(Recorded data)
--------------------
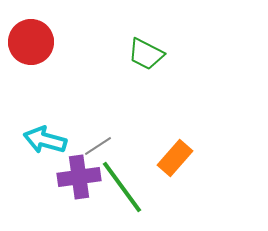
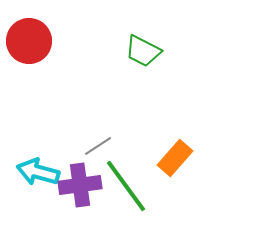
red circle: moved 2 px left, 1 px up
green trapezoid: moved 3 px left, 3 px up
cyan arrow: moved 7 px left, 32 px down
purple cross: moved 1 px right, 8 px down
green line: moved 4 px right, 1 px up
--------------------
**Task to carry out:**
Write out every text line of the listing above verbatim, omitting the pictures.

**Task result:**
red circle: moved 2 px left, 1 px up
green trapezoid: moved 3 px left, 3 px up
cyan arrow: moved 7 px left, 32 px down
purple cross: moved 1 px right, 8 px down
green line: moved 4 px right, 1 px up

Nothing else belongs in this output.